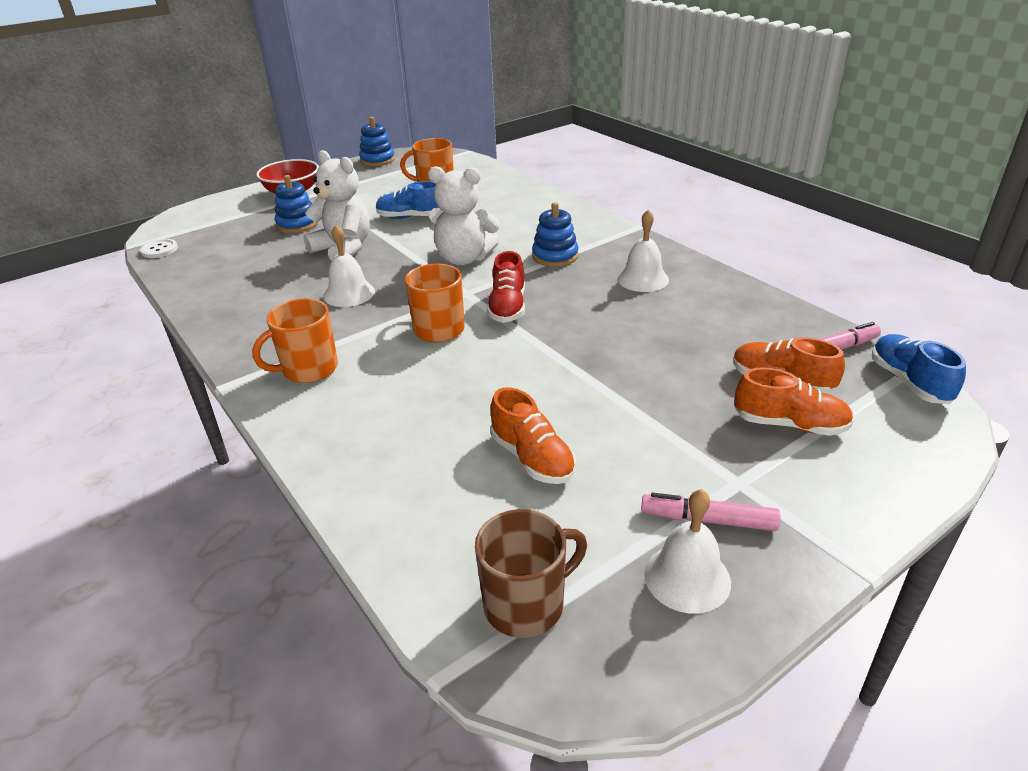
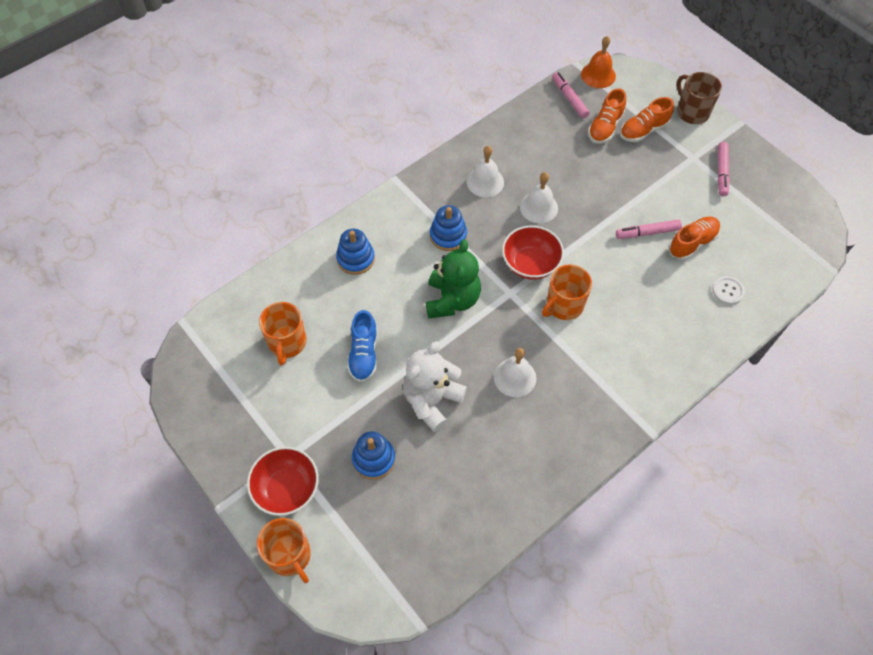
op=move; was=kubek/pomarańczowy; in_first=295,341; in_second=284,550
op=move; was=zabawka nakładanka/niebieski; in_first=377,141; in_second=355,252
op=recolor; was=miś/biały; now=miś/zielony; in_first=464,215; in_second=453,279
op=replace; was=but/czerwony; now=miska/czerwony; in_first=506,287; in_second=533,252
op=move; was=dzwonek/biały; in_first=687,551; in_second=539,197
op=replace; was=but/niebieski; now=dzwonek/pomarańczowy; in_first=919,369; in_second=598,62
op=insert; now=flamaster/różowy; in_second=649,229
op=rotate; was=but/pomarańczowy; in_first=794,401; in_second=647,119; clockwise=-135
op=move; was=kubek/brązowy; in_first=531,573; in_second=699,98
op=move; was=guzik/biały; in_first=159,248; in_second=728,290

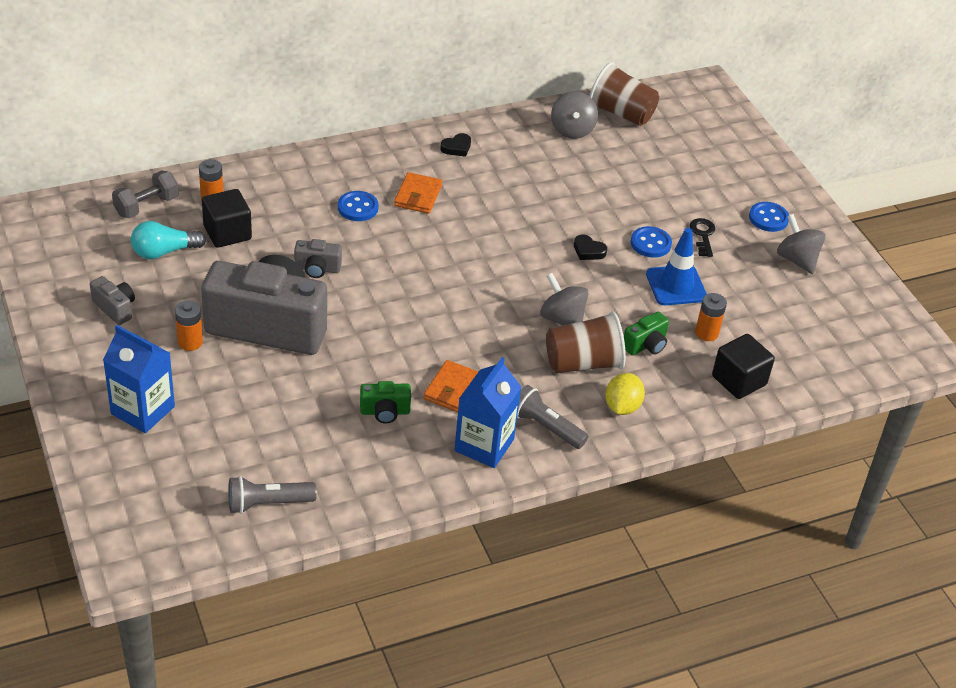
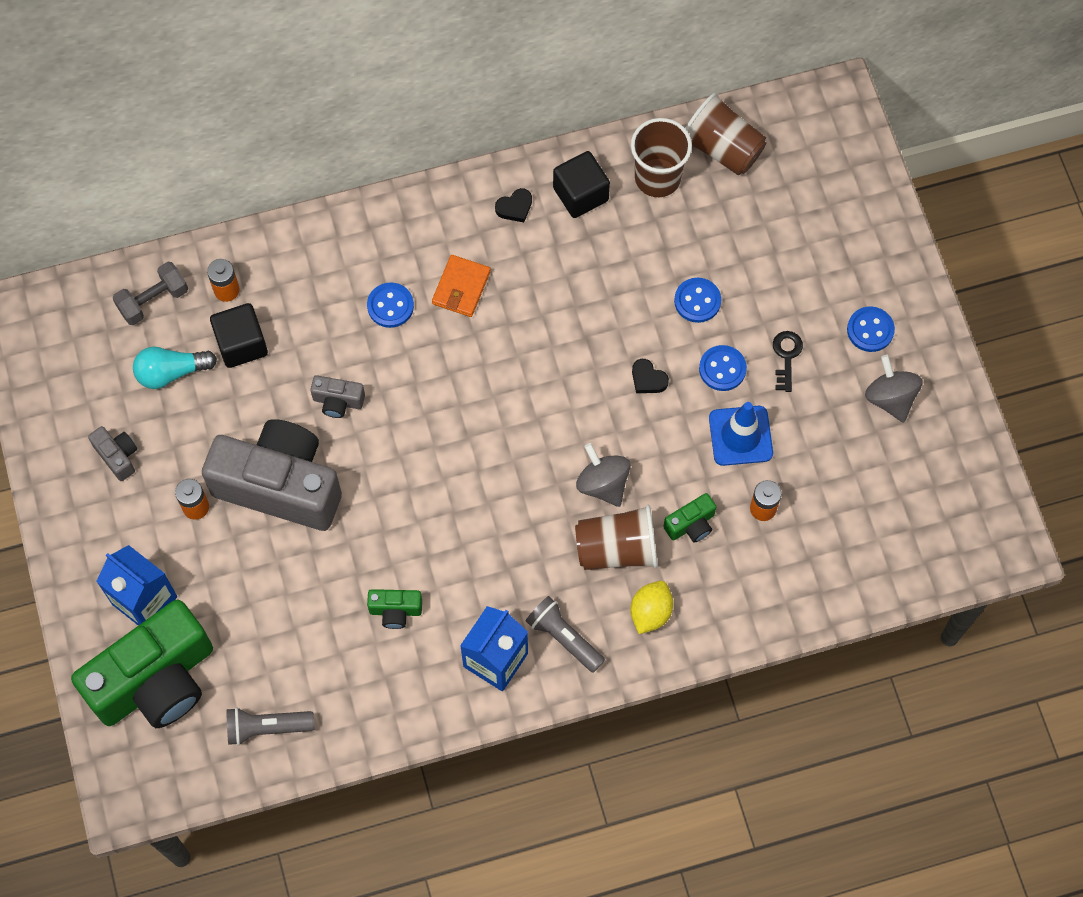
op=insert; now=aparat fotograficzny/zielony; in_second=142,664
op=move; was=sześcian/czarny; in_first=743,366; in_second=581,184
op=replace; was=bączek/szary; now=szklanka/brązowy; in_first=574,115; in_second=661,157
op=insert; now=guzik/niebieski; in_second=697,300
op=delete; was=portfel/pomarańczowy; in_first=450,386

### Exercise description
When you reach the line that contains "op=insert; now=flamaster/różowy; in_second=649,229", start reproducing, and continue word for word to the end of the records; skip all pictures.

### Exercise output
op=insert; now=flamaster/różowy; in_second=649,229
op=rotate; was=but/pomarańczowy; in_first=794,401; in_second=647,119; clockwise=-135
op=move; was=kubek/brązowy; in_first=531,573; in_second=699,98
op=move; was=guzik/biały; in_first=159,248; in_second=728,290

op=insert; now=aparat fotograficzny/zielony; in_second=142,664
op=move; was=sześcian/czarny; in_first=743,366; in_second=581,184
op=replace; was=bączek/szary; now=szklanka/brązowy; in_first=574,115; in_second=661,157
op=insert; now=guzik/niebieski; in_second=697,300
op=delete; was=portfel/pomarańczowy; in_first=450,386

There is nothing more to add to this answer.